[DATA EXTRACT]
*** Begin section ***

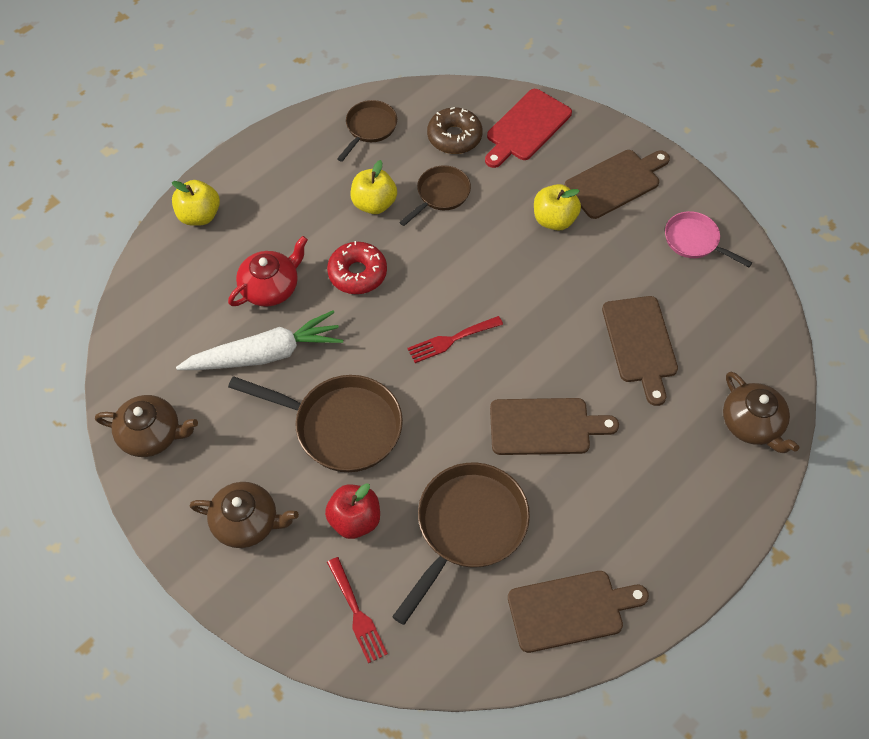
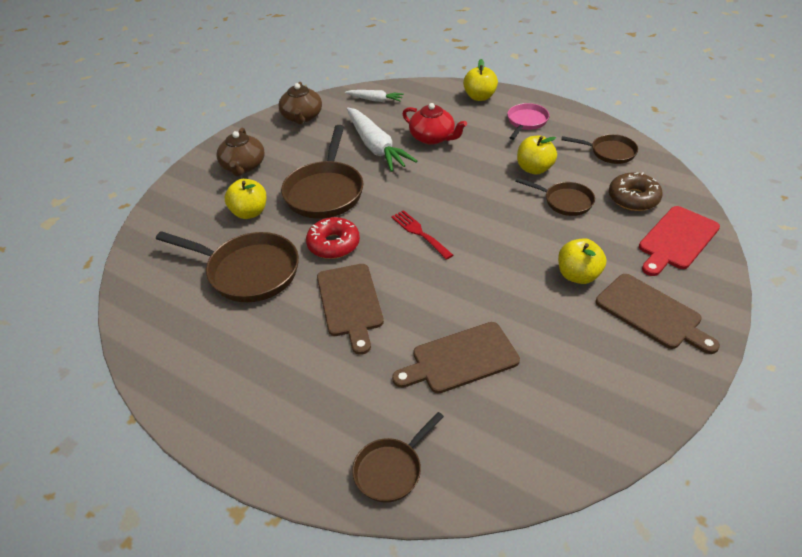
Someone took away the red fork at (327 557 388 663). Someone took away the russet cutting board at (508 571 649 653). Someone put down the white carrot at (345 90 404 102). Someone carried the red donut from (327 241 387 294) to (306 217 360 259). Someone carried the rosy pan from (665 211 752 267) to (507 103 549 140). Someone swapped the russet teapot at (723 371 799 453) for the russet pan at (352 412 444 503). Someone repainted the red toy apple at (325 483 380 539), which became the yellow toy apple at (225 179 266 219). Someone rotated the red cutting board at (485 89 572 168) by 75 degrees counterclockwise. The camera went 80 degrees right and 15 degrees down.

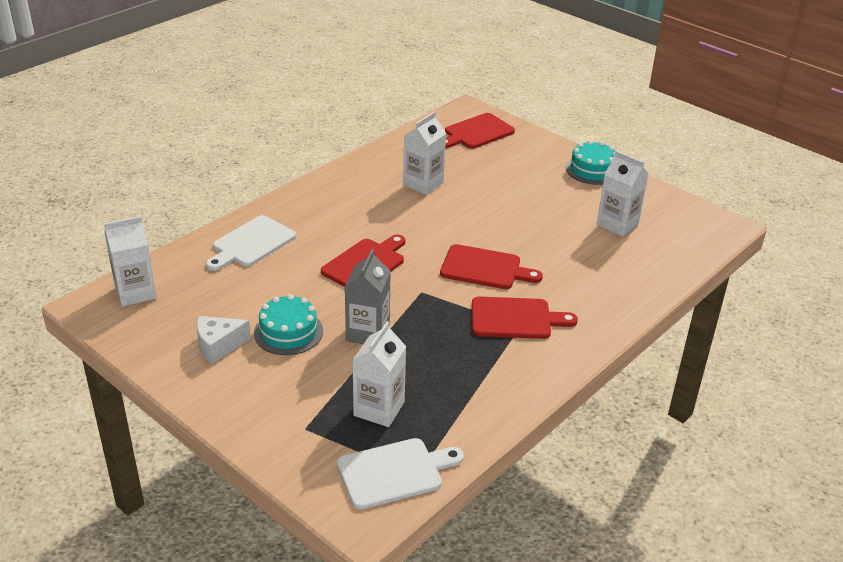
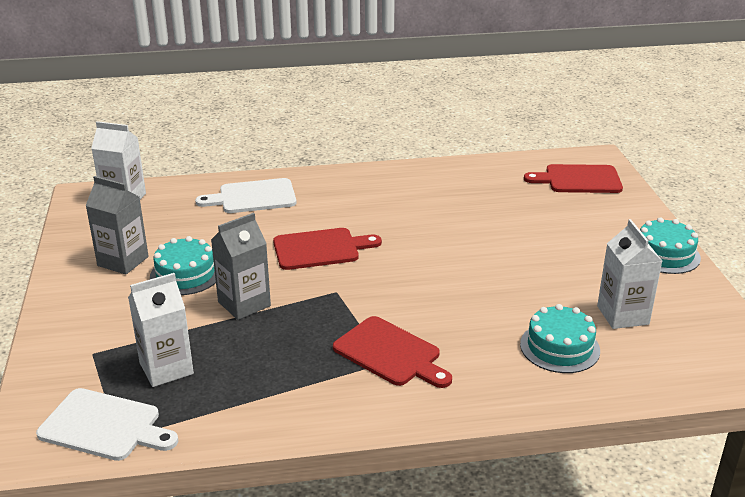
Someone took away the white carton at (403 112 446 195). Someone took away the red cutting board at (440 244 543 289). Someone put down the aqua cake at (520 304 600 373). Someone swapped the white cheese wedge at (196 316 251 364) for the gray carton at (85 176 149 275). The camera went 40 degrees right and 5 degrees down.

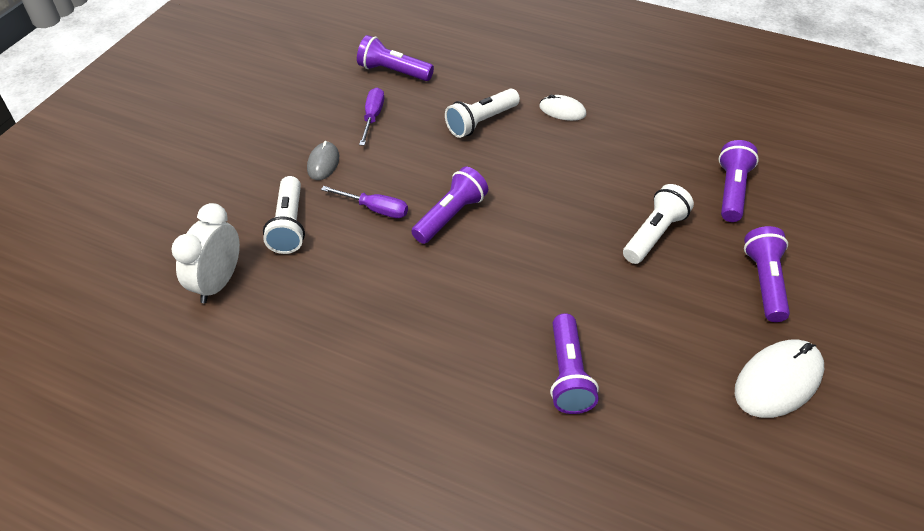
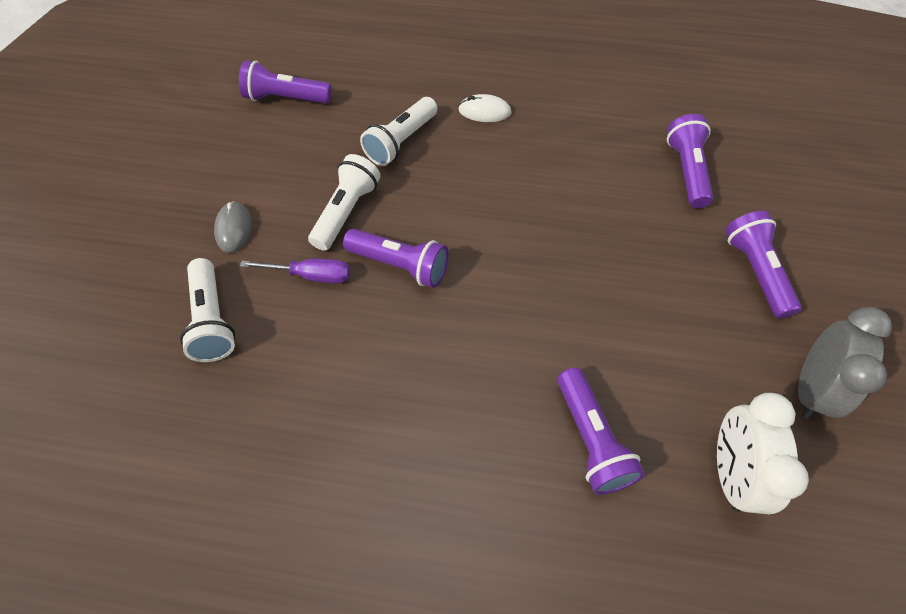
Someone took away the violet hand screwdriver at (359 87 384 146). Someone carried the white clock from (171 203 240 303) to (717 393 809 514). Someone carried the white flashlight from (623 184 694 264) to (308 154 380 251). Someone swapped the white PC mouse at (735 340 824 418) for the gray clock at (798 307 892 419). Someone rotated the violet flashlight at (411 167 488 244) by 90 degrees clockwise. The camera went 15 degrees left and 10 degrees up.

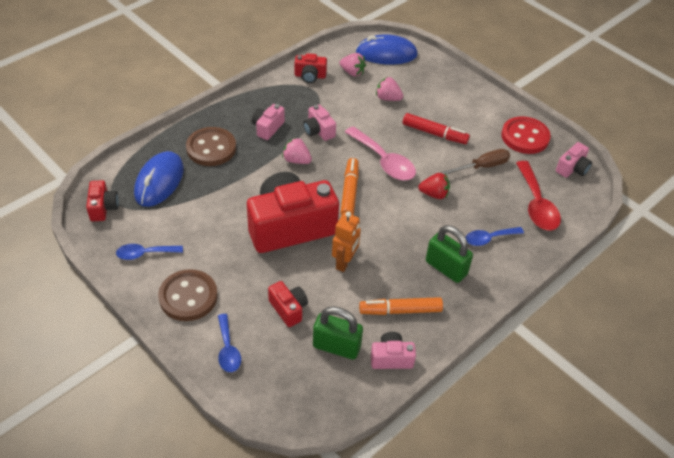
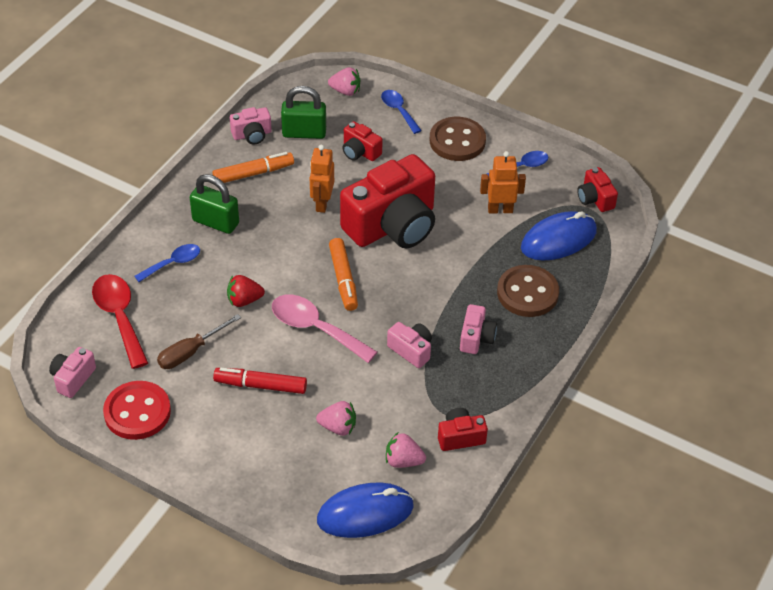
Someone put down the bright orange robot at (480 151 526 214). Someone carried the rosy berry from (282 137 312 164) to (328 67 361 96). Someone rotated the blue PC mouse at (134 151 184 207) by 60 degrees clockwise. The camera went 165 degrees right and 0 degrees up.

*** End section ***

Restate the full listing verbatim and drop every picture.

Someone took away the red fork at (327 557 388 663). Someone took away the russet cutting board at (508 571 649 653). Someone put down the white carrot at (345 90 404 102). Someone carried the red donut from (327 241 387 294) to (306 217 360 259). Someone carried the rosy pan from (665 211 752 267) to (507 103 549 140). Someone swapped the russet teapot at (723 371 799 453) for the russet pan at (352 412 444 503). Someone repainted the red toy apple at (325 483 380 539), which became the yellow toy apple at (225 179 266 219). Someone rotated the red cutting board at (485 89 572 168) by 75 degrees counterclockwise. The camera went 80 degrees right and 15 degrees down.

Someone took away the white carton at (403 112 446 195). Someone took away the red cutting board at (440 244 543 289). Someone put down the aqua cake at (520 304 600 373). Someone swapped the white cheese wedge at (196 316 251 364) for the gray carton at (85 176 149 275). The camera went 40 degrees right and 5 degrees down.

Someone took away the violet hand screwdriver at (359 87 384 146). Someone carried the white clock from (171 203 240 303) to (717 393 809 514). Someone carried the white flashlight from (623 184 694 264) to (308 154 380 251). Someone swapped the white PC mouse at (735 340 824 418) for the gray clock at (798 307 892 419). Someone rotated the violet flashlight at (411 167 488 244) by 90 degrees clockwise. The camera went 15 degrees left and 10 degrees up.

Someone put down the bright orange robot at (480 151 526 214). Someone carried the rosy berry from (282 137 312 164) to (328 67 361 96). Someone rotated the blue PC mouse at (134 151 184 207) by 60 degrees clockwise. The camera went 165 degrees right and 0 degrees up.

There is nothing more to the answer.